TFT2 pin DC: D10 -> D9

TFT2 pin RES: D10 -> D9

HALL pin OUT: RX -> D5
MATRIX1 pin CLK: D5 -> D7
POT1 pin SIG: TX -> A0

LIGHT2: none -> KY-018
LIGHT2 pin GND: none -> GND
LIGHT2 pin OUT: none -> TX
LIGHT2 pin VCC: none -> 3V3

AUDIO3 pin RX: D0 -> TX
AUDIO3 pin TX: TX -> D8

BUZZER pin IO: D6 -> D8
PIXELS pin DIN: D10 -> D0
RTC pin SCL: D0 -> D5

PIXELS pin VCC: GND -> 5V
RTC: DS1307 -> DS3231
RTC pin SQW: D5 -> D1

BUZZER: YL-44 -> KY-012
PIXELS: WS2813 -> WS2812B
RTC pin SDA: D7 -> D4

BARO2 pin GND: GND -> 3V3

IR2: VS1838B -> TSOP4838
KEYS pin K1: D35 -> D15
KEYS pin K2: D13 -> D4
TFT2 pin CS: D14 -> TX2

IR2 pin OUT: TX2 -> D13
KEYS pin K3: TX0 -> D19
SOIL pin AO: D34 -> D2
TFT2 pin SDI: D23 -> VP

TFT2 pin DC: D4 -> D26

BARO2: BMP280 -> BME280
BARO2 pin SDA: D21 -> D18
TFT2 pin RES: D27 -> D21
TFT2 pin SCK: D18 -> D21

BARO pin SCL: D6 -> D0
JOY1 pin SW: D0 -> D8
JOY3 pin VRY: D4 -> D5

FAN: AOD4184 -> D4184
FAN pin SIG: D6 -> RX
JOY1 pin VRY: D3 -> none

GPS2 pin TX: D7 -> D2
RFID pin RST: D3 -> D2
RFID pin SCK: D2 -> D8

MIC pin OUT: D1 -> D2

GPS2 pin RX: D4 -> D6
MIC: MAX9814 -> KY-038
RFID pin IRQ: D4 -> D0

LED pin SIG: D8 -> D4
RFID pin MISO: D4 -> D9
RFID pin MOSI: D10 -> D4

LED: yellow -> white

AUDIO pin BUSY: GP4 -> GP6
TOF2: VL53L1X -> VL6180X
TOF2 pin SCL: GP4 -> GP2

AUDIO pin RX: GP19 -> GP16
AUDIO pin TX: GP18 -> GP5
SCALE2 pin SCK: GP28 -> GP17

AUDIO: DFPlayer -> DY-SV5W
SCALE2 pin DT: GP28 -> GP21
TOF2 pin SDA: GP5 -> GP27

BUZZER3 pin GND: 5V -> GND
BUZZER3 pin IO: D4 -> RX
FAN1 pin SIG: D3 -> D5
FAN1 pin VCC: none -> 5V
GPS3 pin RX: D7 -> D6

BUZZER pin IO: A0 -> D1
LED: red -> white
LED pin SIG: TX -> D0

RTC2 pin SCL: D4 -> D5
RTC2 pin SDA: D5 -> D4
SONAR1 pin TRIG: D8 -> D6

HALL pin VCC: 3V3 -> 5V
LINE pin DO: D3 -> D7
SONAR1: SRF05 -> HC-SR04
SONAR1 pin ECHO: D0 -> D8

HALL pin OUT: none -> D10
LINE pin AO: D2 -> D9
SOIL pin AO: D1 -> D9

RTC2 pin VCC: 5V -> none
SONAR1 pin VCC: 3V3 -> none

WHAT TO DO: Copy, from the material, each line that holds the string "none".

SOLUTION FOR THIS EXERCISE:
LIGHT2: none -> KY-018
LIGHT2 pin GND: none -> GND
LIGHT2 pin OUT: none -> TX
LIGHT2 pin VCC: none -> 3V3
JOY1 pin VRY: D3 -> none
FAN1 pin VCC: none -> 5V
HALL pin OUT: none -> D10
RTC2 pin VCC: 5V -> none
SONAR1 pin VCC: 3V3 -> none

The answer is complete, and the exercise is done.